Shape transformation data
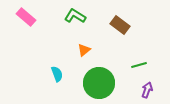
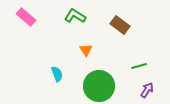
orange triangle: moved 2 px right; rotated 24 degrees counterclockwise
green line: moved 1 px down
green circle: moved 3 px down
purple arrow: rotated 14 degrees clockwise
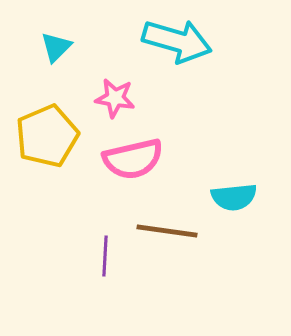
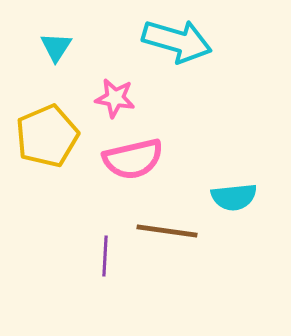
cyan triangle: rotated 12 degrees counterclockwise
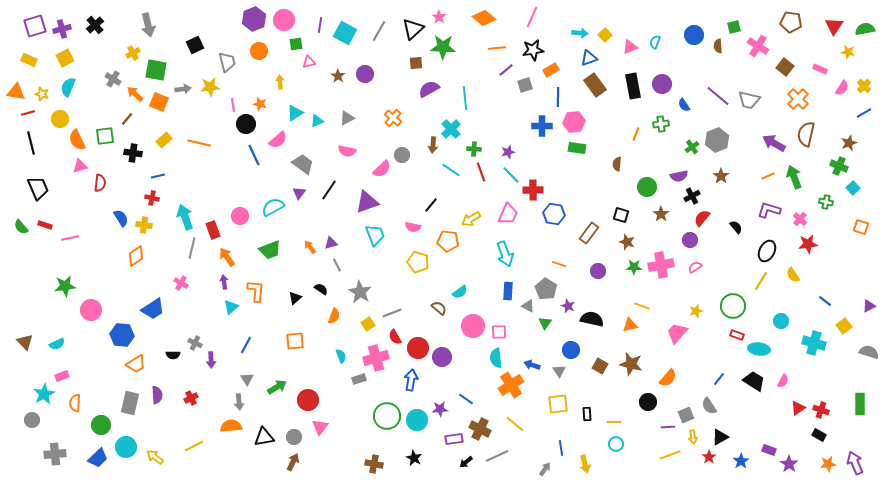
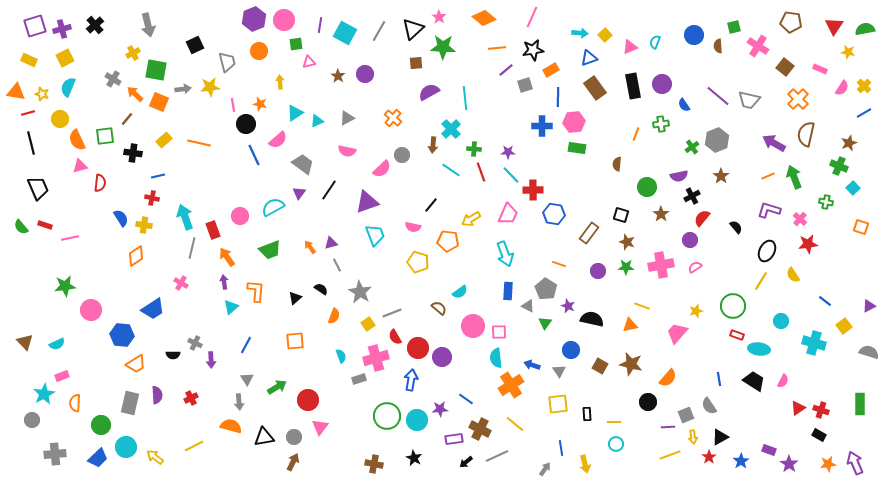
brown rectangle at (595, 85): moved 3 px down
purple semicircle at (429, 89): moved 3 px down
purple star at (508, 152): rotated 16 degrees clockwise
green star at (634, 267): moved 8 px left
blue line at (719, 379): rotated 48 degrees counterclockwise
orange semicircle at (231, 426): rotated 20 degrees clockwise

YOUR TASK
Pictures aside, return exactly the lines from the data above, starting at the line that has "cyan triangle: rotated" and ending at the line that has "green star at (634, 267): moved 8 px left", both included.

RESPONSE
cyan triangle: rotated 12 degrees counterclockwise
brown rectangle at (595, 85): moved 3 px down
purple semicircle at (429, 89): moved 3 px down
purple star at (508, 152): rotated 16 degrees clockwise
green star at (634, 267): moved 8 px left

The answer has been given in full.